#### Task goal:
Transcribe word for word each line from the one containing "treadmill: (136, 52) -> (64, 72), turned 180" to the final line of the data, both included. Skip the pictures.

Content starts

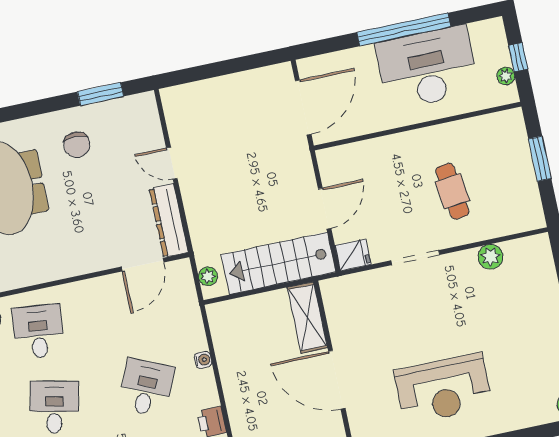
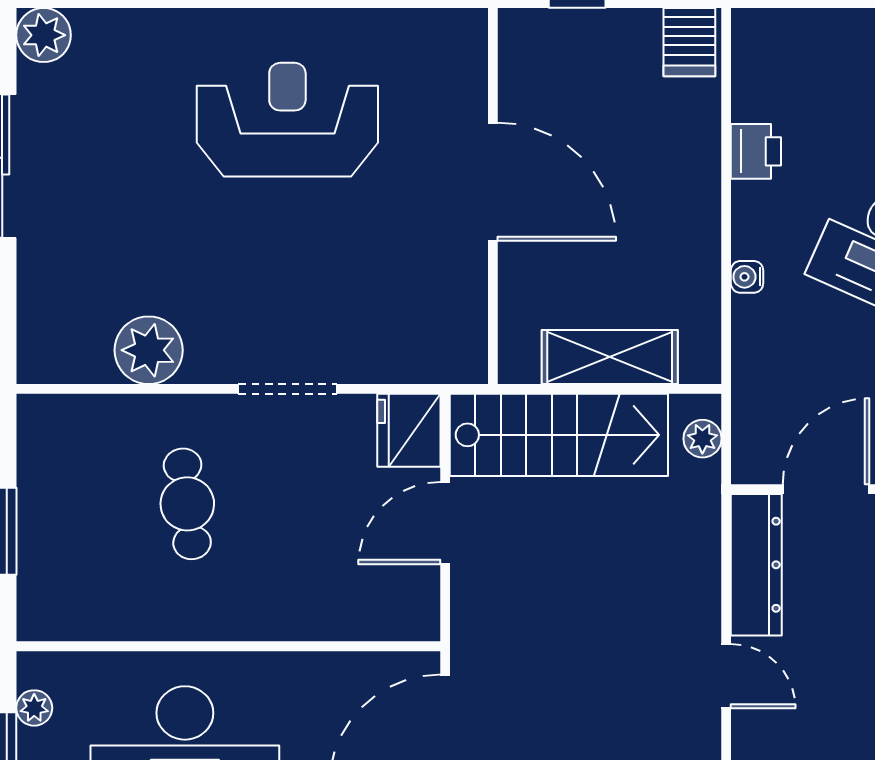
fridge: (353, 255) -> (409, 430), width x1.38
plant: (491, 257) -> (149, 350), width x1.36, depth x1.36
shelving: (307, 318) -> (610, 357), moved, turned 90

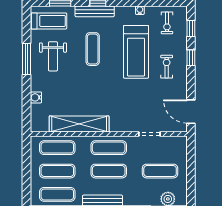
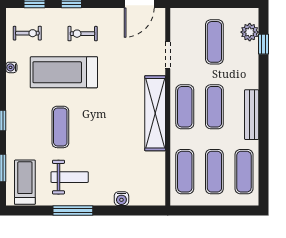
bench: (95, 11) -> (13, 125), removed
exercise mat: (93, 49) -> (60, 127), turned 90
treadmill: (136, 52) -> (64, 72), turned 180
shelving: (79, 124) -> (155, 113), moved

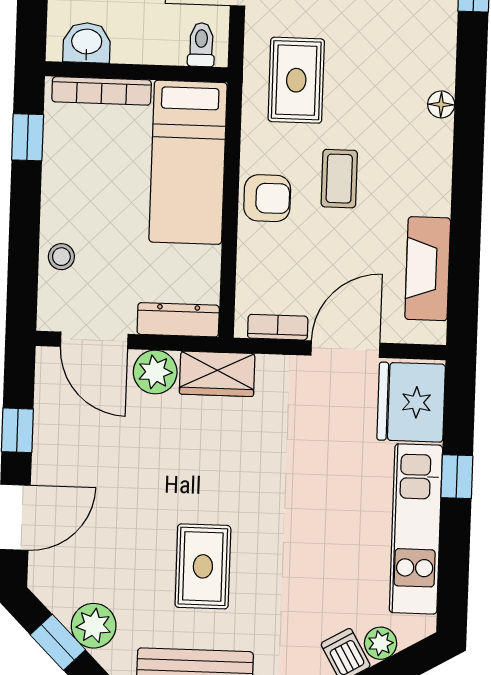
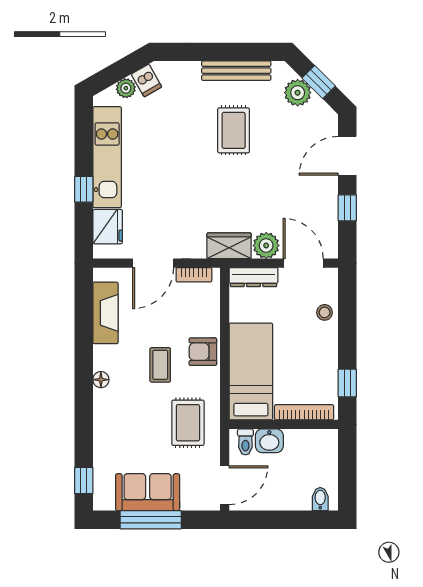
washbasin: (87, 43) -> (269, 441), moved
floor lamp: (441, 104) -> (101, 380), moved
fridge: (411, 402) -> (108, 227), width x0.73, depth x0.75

Content ends

#### Exercise answer:
treadmill: (136, 52) -> (64, 72), turned 180
shelving: (79, 124) -> (155, 113), moved

washbasin: (87, 43) -> (269, 441), moved
floor lamp: (441, 104) -> (101, 380), moved
fridge: (411, 402) -> (108, 227), width x0.73, depth x0.75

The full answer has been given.